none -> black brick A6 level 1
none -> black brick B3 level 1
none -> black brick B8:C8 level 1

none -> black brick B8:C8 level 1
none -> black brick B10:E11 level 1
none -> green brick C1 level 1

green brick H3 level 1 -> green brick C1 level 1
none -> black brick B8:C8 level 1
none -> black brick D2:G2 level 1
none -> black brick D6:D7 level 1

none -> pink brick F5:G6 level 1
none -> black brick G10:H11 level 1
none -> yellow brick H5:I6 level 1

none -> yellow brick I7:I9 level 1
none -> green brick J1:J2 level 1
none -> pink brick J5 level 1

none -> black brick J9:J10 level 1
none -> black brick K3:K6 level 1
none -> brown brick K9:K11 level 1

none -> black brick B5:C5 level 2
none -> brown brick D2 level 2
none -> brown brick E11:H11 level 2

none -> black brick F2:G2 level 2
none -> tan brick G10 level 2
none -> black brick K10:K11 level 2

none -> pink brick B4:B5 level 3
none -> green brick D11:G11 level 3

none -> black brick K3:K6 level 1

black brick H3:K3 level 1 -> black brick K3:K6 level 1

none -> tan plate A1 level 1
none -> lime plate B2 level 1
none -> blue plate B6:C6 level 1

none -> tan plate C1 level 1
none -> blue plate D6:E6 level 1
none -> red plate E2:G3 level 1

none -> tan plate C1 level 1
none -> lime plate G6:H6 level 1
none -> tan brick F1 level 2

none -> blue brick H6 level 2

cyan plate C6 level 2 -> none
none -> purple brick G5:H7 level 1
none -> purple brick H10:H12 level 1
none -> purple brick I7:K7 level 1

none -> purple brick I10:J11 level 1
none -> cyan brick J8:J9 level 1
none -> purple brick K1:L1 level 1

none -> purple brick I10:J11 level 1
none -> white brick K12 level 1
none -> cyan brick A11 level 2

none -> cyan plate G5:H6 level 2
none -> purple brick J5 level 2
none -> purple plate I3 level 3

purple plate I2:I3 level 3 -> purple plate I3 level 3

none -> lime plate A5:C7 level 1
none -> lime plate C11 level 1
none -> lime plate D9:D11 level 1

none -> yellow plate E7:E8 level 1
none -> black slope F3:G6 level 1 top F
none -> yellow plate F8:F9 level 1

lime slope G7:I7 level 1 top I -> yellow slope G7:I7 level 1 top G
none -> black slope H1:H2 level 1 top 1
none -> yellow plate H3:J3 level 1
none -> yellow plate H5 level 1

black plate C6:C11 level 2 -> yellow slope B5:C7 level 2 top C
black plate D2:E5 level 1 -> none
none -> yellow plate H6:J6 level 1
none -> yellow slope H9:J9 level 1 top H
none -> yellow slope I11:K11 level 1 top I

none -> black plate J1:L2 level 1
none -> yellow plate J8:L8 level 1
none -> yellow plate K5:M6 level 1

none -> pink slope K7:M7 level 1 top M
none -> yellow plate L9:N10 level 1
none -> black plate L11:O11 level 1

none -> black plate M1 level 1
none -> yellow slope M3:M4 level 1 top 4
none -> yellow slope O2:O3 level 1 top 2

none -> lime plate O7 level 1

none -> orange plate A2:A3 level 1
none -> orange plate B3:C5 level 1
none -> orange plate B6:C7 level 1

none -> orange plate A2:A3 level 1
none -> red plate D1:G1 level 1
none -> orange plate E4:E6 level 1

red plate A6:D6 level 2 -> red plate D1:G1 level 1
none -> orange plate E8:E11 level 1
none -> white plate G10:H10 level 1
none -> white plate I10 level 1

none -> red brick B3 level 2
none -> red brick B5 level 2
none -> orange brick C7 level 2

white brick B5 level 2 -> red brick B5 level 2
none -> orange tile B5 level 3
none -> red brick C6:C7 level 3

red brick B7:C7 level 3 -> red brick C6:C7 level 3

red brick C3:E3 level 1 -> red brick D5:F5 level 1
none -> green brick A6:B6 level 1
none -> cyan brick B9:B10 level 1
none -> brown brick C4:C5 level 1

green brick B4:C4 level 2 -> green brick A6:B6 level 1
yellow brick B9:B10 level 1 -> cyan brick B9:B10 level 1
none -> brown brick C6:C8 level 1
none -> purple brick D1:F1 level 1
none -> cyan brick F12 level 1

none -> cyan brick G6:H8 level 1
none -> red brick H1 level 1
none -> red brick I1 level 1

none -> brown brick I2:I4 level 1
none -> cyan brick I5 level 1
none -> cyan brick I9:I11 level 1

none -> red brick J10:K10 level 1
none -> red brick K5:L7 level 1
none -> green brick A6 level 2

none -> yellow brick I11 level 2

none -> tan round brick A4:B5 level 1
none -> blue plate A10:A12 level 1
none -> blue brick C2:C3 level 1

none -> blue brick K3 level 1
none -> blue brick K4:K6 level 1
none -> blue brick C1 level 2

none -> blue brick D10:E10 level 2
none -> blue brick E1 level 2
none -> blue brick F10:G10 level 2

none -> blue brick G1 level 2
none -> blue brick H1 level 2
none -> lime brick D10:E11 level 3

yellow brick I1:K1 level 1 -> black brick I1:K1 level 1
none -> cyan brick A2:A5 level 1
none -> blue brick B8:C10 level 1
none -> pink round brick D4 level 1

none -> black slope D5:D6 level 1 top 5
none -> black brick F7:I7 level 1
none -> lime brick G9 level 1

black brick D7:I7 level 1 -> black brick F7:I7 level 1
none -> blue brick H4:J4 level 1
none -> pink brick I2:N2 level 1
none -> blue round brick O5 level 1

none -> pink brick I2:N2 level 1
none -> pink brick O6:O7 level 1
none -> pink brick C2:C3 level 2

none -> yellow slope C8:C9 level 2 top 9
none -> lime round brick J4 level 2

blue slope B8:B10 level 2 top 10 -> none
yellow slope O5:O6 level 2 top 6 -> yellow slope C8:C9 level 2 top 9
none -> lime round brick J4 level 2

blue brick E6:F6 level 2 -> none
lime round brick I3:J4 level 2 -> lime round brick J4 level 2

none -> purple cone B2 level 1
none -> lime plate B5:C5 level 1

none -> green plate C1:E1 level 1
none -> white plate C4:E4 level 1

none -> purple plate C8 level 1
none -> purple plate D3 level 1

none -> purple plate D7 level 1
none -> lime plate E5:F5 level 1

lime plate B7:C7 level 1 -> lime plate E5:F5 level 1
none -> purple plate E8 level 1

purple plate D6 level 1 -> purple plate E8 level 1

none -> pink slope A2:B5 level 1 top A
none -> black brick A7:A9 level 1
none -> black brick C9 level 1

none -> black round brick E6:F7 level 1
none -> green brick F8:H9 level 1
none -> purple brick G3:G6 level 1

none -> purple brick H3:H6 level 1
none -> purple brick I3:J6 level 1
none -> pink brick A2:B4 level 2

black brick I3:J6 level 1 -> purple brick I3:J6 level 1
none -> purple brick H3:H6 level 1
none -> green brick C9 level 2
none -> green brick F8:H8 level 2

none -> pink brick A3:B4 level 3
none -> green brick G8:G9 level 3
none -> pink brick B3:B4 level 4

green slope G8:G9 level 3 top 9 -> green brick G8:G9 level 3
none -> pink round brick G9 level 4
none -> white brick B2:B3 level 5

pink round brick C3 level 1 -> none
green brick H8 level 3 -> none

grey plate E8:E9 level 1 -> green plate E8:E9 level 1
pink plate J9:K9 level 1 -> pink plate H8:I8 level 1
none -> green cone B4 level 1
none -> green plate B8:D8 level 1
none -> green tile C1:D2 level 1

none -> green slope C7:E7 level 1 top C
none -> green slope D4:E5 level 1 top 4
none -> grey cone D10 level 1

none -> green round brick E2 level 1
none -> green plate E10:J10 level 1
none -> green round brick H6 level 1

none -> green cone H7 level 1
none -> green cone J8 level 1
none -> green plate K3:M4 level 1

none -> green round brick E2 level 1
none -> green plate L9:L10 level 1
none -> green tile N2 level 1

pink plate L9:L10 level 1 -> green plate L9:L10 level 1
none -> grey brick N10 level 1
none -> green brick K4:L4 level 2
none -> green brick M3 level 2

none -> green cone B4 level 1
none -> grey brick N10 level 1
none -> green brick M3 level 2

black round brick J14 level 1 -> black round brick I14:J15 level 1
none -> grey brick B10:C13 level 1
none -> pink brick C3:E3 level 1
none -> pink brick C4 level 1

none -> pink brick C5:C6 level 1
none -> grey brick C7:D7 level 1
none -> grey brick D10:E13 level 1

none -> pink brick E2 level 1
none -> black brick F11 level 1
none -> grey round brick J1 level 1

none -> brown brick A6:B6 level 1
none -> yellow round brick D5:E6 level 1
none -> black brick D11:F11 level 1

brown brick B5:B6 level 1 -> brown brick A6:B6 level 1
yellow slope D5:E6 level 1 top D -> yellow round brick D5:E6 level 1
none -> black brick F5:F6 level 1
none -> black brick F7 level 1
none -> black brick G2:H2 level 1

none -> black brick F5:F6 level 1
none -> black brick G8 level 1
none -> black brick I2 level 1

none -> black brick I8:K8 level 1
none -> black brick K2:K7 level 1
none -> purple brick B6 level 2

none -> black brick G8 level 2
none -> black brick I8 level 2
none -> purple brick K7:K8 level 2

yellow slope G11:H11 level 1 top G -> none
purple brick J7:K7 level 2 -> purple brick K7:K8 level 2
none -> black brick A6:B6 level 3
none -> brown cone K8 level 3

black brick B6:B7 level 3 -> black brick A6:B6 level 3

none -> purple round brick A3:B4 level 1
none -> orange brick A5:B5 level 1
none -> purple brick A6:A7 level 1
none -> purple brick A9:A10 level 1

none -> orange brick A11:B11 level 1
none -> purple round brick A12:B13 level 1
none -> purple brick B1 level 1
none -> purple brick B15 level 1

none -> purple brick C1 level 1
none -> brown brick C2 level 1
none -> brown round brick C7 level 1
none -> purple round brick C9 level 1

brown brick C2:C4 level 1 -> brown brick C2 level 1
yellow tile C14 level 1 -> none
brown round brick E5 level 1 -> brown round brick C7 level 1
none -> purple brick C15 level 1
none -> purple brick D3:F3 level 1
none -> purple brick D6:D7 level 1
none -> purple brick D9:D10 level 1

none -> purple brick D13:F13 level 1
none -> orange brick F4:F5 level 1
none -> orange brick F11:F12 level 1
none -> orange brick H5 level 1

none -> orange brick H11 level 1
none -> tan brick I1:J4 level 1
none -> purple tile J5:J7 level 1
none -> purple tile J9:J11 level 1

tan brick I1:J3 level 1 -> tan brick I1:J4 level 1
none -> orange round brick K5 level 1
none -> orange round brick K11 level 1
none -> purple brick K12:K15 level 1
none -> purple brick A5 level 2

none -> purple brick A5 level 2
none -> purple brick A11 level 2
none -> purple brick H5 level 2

[Exercise instructions] Anywhere the listing shows the word "tile", copy the full line.

[Task response]
none -> orange tile B5 level 3
none -> green tile C1:D2 level 1
none -> green tile N2 level 1
yellow tile C14 level 1 -> none
none -> purple tile J5:J7 level 1
none -> purple tile J9:J11 level 1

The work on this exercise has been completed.